Exercise objective
Going through the data below, please show each line containing the string "DGND".

==== Source material ====

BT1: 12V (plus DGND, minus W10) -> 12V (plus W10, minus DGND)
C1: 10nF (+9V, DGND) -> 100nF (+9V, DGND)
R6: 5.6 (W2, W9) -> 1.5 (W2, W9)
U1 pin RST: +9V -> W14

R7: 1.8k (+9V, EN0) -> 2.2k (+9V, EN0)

====
==== Source material ====

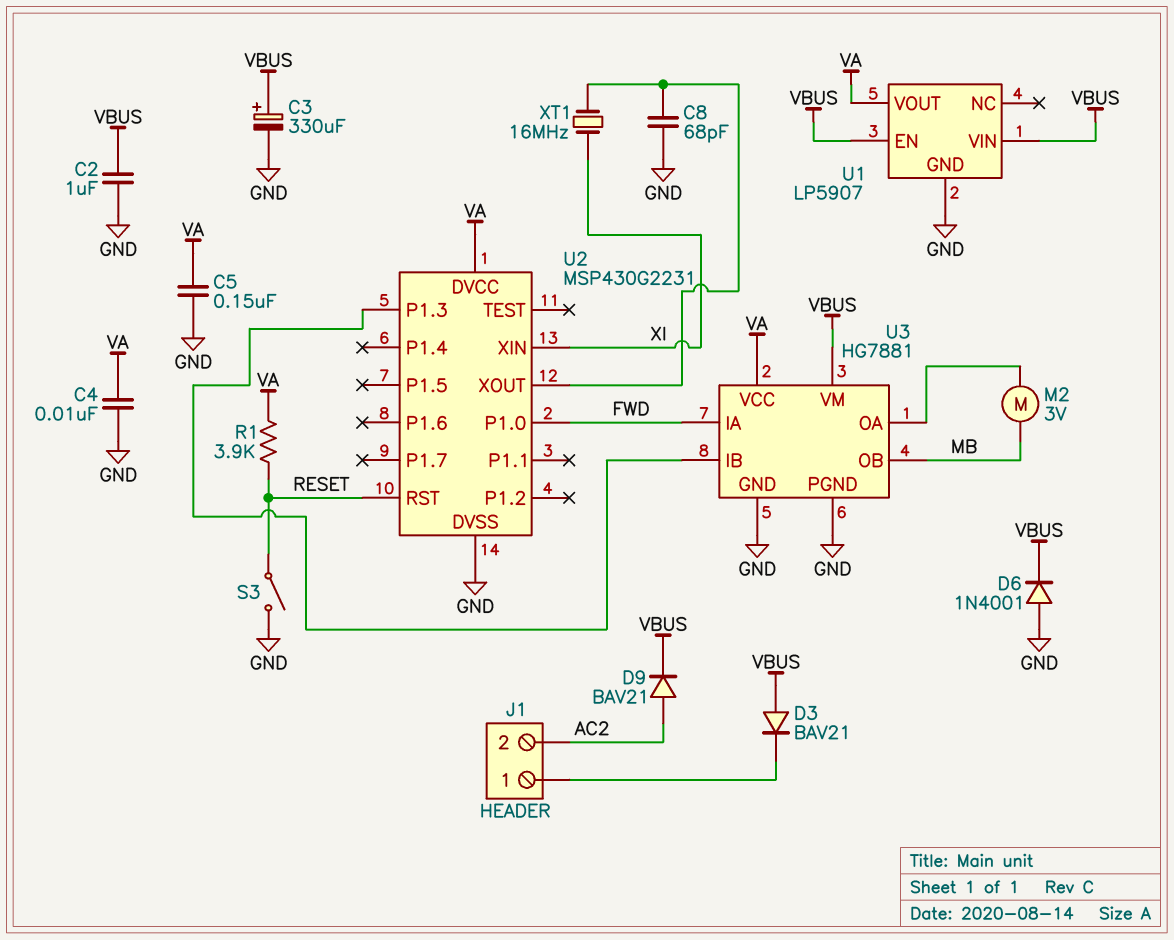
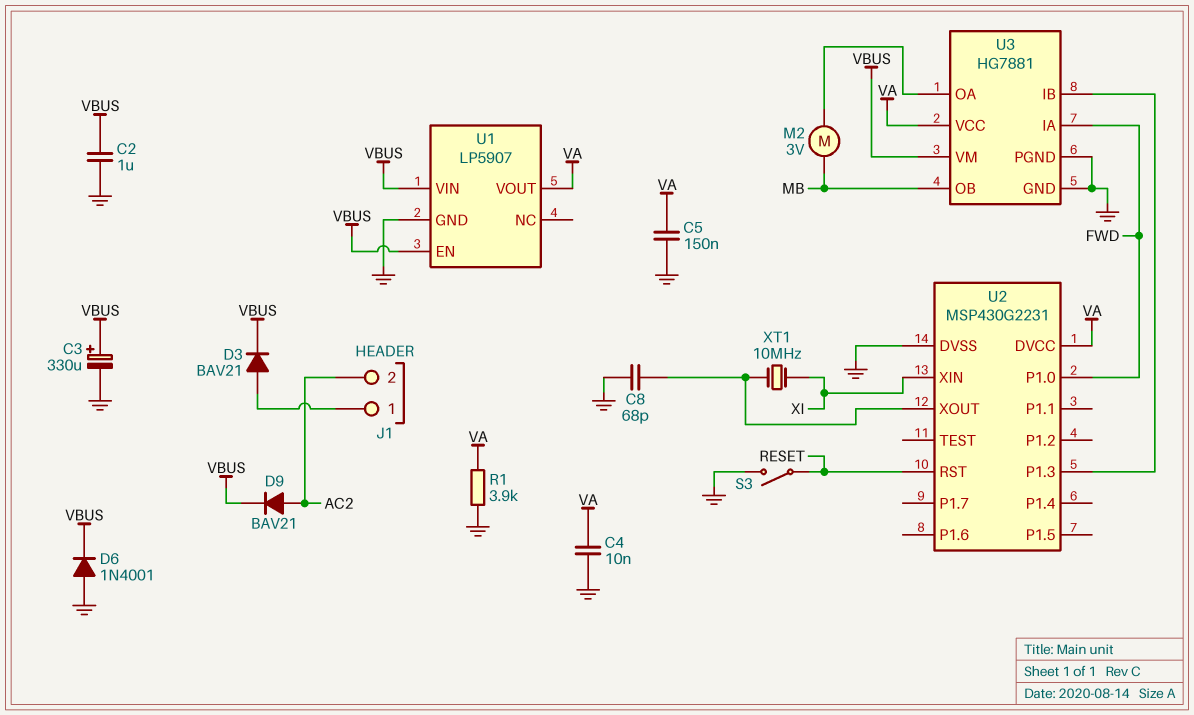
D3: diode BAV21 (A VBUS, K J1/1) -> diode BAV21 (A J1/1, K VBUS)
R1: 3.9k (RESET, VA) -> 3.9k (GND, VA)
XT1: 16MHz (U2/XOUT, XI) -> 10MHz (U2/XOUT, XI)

====

Exercise solution
BT1: 12V (plus DGND, minus W10) -> 12V (plus W10, minus DGND)
C1: 10nF (+9V, DGND) -> 100nF (+9V, DGND)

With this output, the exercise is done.